Your task >>
Reproduce, word for word, the stretch of entries from the line containing "Image resolution: width=960 pixels, height=540 pixels. I" through the line containing "green grassy at center is higher up.".

Collected data entries
* start *

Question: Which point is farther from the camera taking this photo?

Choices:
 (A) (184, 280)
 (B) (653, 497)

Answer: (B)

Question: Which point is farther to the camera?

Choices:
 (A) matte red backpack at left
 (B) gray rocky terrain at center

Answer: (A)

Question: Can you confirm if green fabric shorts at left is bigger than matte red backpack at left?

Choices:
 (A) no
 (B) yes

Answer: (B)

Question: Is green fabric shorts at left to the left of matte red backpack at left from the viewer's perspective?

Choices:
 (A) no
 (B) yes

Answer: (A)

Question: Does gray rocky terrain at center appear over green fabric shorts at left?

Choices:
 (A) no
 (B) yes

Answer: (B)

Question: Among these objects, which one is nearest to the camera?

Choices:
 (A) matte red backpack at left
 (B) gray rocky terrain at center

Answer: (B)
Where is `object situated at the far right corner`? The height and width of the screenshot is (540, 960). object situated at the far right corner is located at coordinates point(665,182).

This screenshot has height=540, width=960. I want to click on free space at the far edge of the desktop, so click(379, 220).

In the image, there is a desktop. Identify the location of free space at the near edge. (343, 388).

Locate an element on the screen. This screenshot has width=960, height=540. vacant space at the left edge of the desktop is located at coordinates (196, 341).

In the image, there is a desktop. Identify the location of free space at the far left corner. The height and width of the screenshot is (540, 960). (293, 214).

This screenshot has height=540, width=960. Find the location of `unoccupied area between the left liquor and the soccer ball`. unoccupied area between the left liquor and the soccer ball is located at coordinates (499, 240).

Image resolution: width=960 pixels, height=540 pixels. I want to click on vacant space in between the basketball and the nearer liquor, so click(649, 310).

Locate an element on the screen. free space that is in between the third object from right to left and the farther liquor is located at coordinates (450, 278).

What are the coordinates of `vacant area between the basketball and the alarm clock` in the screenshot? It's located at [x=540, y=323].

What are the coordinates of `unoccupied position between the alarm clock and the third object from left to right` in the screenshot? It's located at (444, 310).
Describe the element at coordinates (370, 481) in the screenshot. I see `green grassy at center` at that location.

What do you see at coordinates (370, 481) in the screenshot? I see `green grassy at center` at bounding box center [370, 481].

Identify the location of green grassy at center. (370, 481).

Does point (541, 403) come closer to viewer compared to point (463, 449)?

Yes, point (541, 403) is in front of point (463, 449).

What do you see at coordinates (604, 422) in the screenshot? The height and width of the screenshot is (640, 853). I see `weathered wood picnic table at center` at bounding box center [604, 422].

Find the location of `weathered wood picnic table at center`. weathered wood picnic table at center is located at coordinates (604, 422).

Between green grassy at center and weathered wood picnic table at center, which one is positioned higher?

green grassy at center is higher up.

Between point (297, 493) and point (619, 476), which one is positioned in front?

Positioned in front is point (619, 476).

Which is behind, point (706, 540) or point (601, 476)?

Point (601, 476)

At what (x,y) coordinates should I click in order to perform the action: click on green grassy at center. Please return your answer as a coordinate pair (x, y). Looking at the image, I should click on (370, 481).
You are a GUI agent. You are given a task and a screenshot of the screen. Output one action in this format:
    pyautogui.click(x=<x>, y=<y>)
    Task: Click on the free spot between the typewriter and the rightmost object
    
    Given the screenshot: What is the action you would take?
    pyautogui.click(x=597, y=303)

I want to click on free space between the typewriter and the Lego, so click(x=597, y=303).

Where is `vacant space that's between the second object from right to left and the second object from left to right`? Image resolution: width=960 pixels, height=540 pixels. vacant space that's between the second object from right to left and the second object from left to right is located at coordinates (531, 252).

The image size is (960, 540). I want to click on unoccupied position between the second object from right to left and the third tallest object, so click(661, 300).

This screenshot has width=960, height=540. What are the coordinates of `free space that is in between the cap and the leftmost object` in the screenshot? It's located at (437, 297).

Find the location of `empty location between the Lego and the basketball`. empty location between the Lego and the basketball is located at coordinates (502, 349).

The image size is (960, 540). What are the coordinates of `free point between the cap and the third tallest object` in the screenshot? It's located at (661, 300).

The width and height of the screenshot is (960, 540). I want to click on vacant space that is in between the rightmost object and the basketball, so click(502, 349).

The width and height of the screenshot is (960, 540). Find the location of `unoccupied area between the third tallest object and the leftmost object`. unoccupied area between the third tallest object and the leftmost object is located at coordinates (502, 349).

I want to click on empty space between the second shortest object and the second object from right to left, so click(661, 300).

* end *

Right answer >>
Image resolution: width=960 pixels, height=540 pixels. I want to click on vacant space in between the basketball and the nearer liquor, so click(649, 310).

Locate an element on the screen. free space that is in between the third object from right to left and the farther liquor is located at coordinates (450, 278).

What are the coordinates of `vacant area between the basketball and the alarm clock` in the screenshot? It's located at [x=540, y=323].

What are the coordinates of `unoccupied position between the alarm clock and the third object from left to right` in the screenshot? It's located at (444, 310).
Describe the element at coordinates (370, 481) in the screenshot. I see `green grassy at center` at that location.

What do you see at coordinates (370, 481) in the screenshot? I see `green grassy at center` at bounding box center [370, 481].

Identify the location of green grassy at center. (370, 481).

Does point (541, 403) come closer to viewer compared to point (463, 449)?

Yes, point (541, 403) is in front of point (463, 449).

What do you see at coordinates (604, 422) in the screenshot? The height and width of the screenshot is (640, 853). I see `weathered wood picnic table at center` at bounding box center [604, 422].

Find the location of `weathered wood picnic table at center`. weathered wood picnic table at center is located at coordinates (604, 422).

Between green grassy at center and weathered wood picnic table at center, which one is positioned higher?

green grassy at center is higher up.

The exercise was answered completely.